→ STATED GOAL: Swap "root beer" for "soda" and give the lines again with nothing else changed, starting at the line that has "The image size is (960, 540). I want" and stopping after the line that has "coordinates (622, 292).".

_ _ _

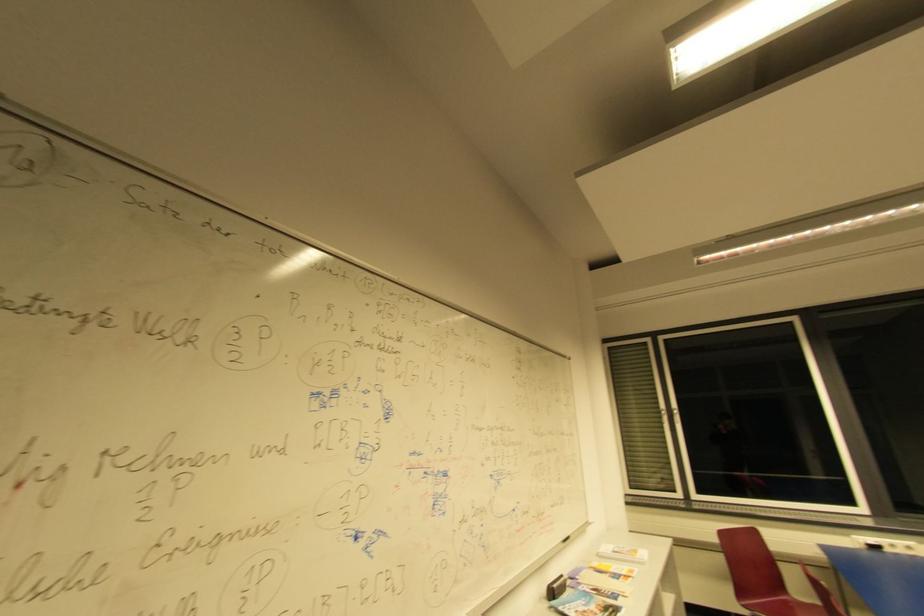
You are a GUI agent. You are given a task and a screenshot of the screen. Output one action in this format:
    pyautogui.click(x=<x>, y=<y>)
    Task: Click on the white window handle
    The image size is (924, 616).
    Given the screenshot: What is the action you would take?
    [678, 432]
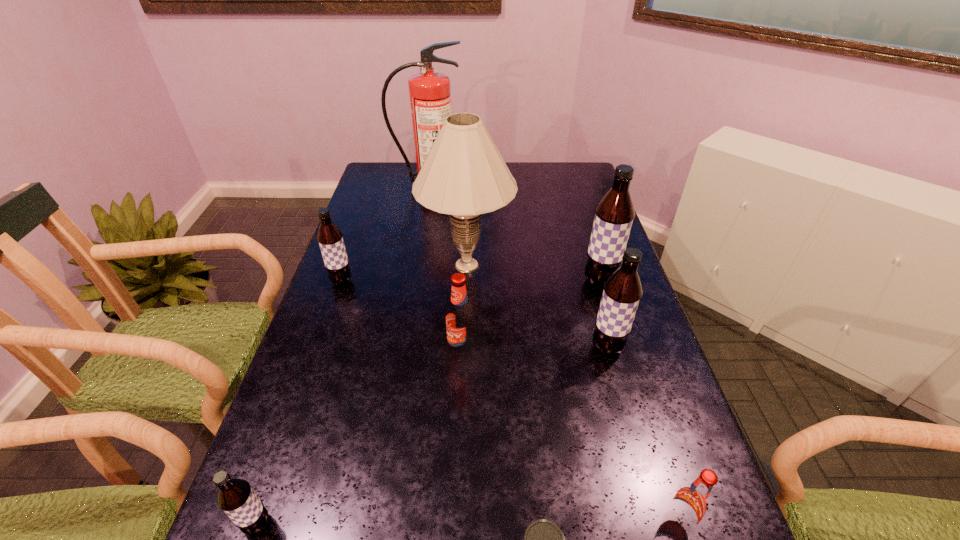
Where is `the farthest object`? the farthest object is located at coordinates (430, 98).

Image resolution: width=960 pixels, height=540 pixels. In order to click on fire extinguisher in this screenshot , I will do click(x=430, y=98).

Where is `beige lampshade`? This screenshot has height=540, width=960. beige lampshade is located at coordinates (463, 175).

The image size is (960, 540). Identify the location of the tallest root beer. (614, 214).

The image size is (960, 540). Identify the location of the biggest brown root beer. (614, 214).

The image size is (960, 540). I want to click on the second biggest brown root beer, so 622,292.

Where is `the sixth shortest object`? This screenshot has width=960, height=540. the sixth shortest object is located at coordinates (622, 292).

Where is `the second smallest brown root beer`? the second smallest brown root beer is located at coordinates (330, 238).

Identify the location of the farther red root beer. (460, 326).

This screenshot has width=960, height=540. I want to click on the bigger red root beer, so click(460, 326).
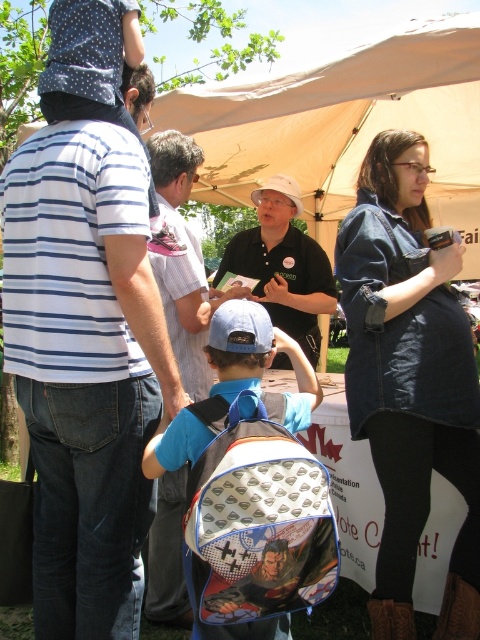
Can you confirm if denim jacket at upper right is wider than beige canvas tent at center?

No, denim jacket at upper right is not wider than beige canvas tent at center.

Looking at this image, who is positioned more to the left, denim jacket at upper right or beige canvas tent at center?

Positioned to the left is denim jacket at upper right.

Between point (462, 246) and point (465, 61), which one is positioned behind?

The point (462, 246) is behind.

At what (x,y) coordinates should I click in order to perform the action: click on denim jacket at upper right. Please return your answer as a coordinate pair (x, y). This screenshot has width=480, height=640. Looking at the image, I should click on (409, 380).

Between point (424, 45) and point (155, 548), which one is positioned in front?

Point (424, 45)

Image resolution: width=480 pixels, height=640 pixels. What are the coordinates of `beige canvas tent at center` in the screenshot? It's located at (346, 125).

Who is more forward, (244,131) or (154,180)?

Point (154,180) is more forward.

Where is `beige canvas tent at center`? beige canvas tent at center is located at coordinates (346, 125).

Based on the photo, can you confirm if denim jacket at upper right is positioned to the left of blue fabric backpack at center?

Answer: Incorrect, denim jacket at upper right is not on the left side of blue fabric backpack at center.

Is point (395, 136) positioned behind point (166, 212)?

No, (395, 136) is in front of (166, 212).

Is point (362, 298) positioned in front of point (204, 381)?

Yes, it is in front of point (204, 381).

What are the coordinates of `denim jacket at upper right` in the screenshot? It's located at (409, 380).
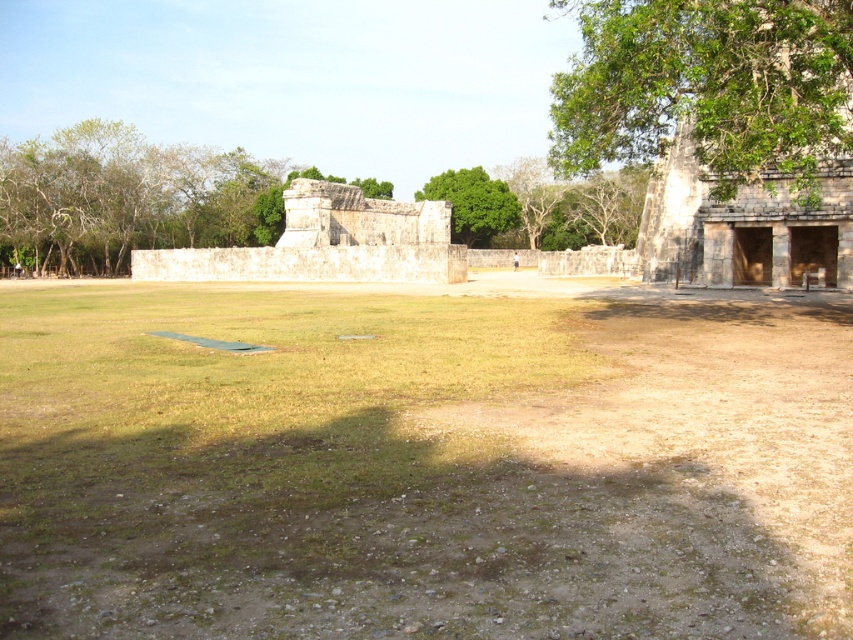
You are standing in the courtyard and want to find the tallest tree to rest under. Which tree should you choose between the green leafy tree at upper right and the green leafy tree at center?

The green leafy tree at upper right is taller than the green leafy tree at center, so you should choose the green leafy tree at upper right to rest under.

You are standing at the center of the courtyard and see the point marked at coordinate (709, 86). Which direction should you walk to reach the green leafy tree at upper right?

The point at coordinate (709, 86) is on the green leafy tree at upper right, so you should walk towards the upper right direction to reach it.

_ _ _

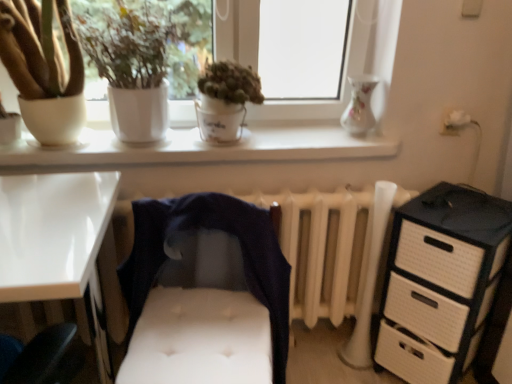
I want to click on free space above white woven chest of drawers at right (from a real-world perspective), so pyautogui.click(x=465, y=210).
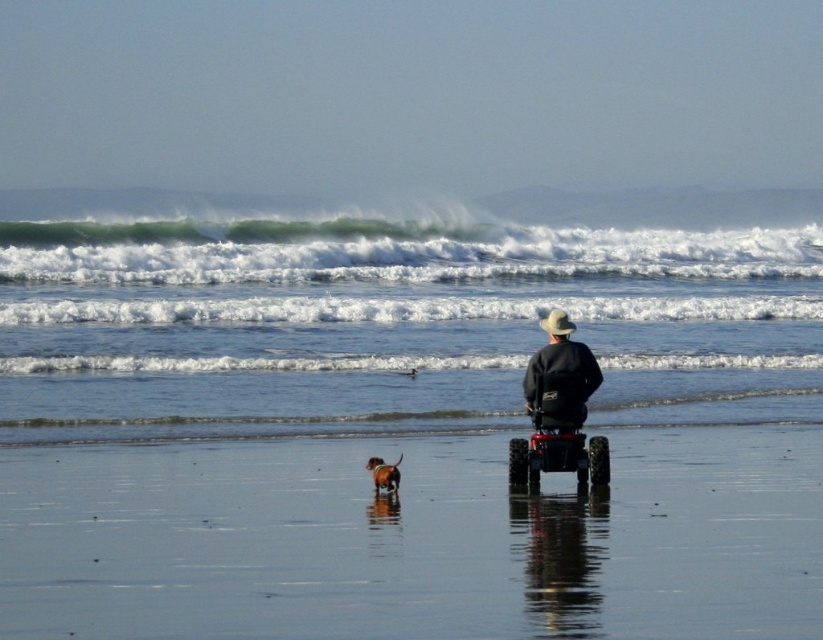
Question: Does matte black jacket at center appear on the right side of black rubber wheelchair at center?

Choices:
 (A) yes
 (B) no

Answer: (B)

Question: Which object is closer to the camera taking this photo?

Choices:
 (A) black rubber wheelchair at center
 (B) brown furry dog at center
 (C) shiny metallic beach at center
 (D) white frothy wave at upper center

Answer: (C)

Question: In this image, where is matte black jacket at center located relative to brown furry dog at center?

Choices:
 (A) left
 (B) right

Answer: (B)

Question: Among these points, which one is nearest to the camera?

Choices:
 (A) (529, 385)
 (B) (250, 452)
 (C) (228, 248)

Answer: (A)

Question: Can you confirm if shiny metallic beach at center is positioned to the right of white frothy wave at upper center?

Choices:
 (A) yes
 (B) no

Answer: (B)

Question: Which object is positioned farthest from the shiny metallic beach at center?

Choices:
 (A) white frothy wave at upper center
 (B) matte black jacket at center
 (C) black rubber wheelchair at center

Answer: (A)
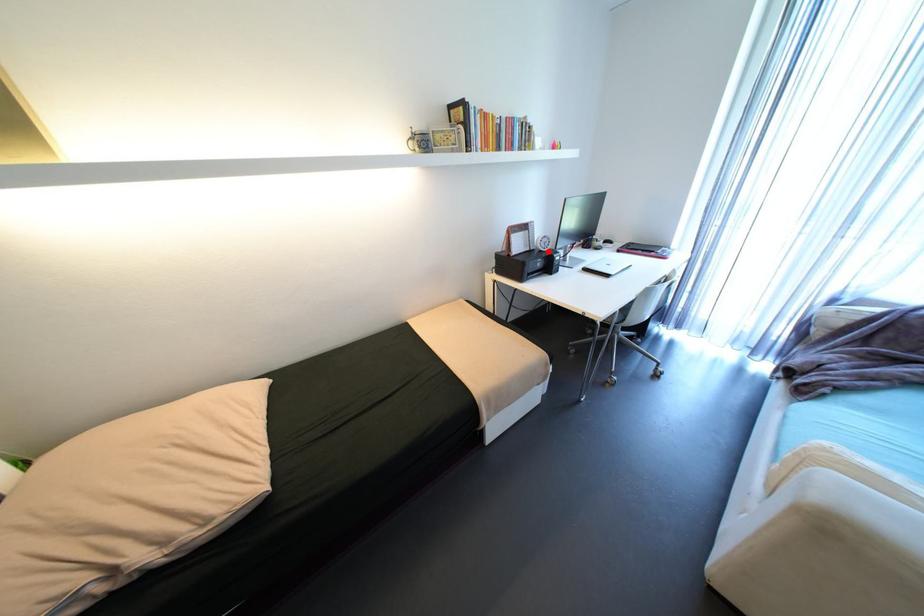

_ _ _

→ REPLY TO THE EXERCISE:
The image size is (960, 540). I want to click on the second biggest brown soda, so 622,292.

Where is `the sixth shortest object`? This screenshot has width=960, height=540. the sixth shortest object is located at coordinates (622, 292).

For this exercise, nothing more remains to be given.